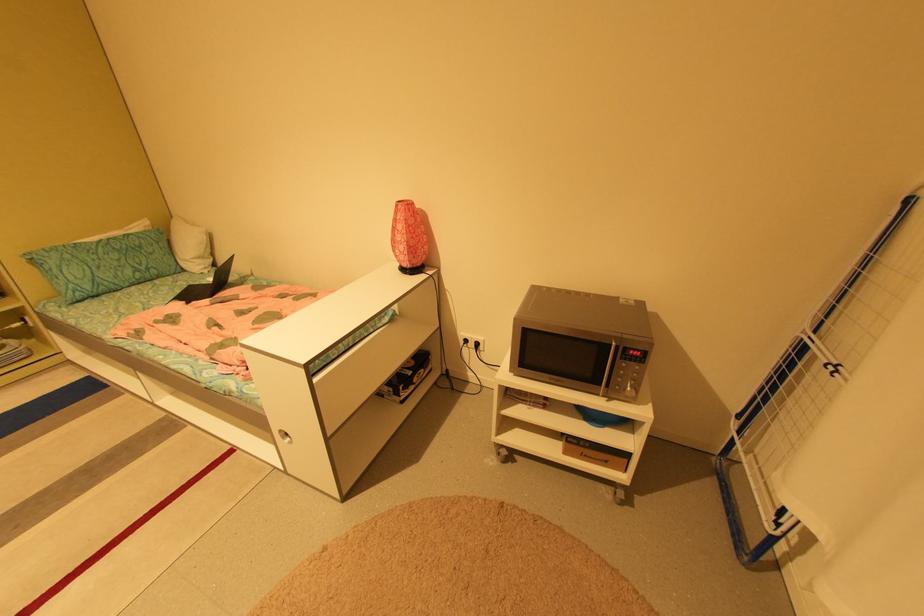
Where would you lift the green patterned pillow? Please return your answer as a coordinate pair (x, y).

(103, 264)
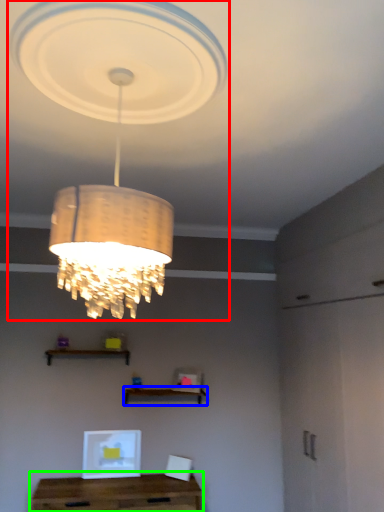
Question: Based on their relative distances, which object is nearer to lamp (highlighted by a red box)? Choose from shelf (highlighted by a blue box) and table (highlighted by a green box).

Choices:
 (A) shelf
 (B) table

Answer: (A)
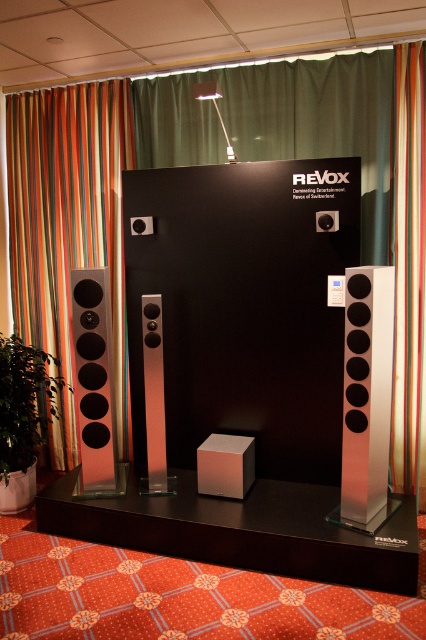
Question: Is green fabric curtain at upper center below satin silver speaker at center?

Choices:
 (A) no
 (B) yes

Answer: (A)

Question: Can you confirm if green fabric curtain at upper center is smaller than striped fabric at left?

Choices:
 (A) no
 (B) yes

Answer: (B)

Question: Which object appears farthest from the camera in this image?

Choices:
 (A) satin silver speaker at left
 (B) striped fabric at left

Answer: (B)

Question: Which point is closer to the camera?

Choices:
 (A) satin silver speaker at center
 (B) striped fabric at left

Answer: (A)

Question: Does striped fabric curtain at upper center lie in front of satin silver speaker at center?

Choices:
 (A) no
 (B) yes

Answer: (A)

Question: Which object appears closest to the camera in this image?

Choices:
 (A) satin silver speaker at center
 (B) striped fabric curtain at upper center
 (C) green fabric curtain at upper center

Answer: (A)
=======
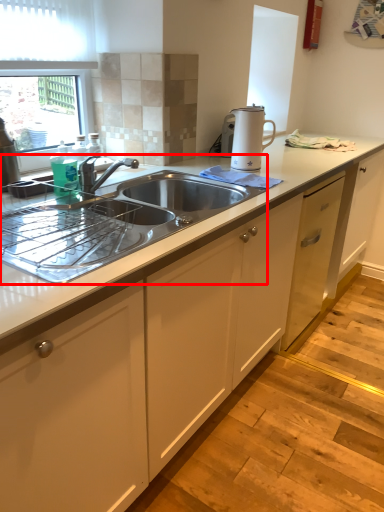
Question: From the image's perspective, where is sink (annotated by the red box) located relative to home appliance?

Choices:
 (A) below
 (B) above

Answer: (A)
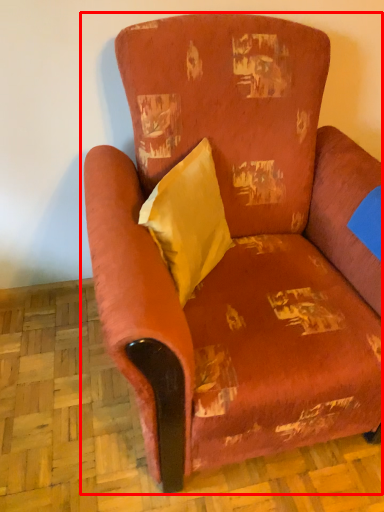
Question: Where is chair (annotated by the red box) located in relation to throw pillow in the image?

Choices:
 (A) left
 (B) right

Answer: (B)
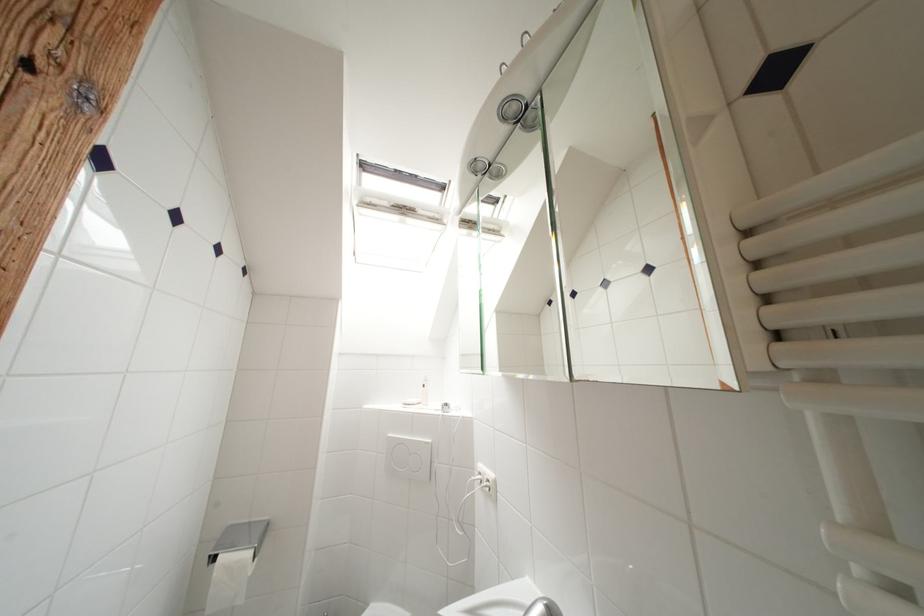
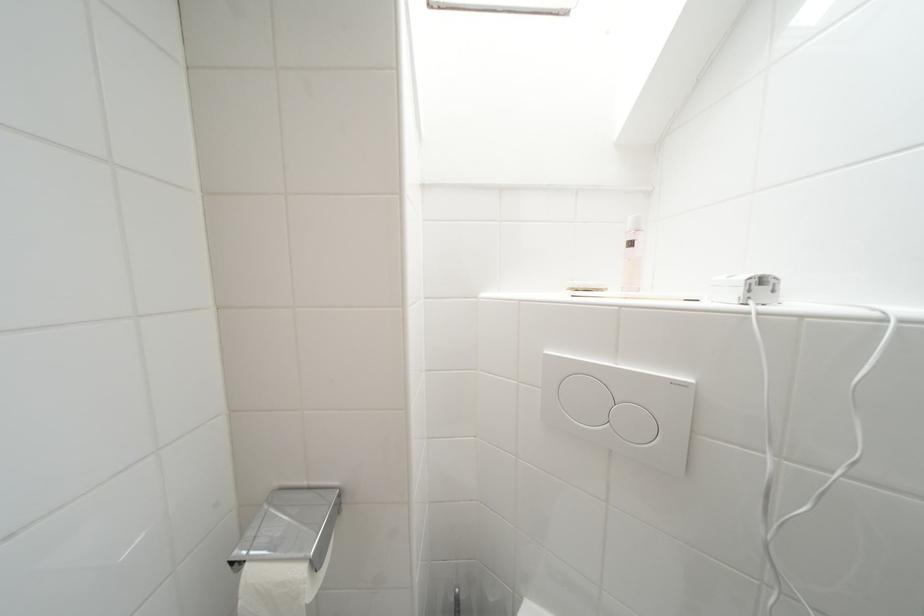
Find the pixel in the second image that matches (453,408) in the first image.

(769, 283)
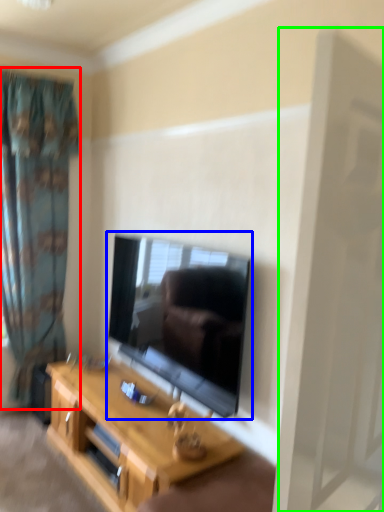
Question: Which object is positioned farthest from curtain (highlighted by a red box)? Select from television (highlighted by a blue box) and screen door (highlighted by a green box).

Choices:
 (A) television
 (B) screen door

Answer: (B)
=======
• _Required work_
How many lines in the data above contain the string "door"? Reply with the number alone.

• _Response for this exercise_
2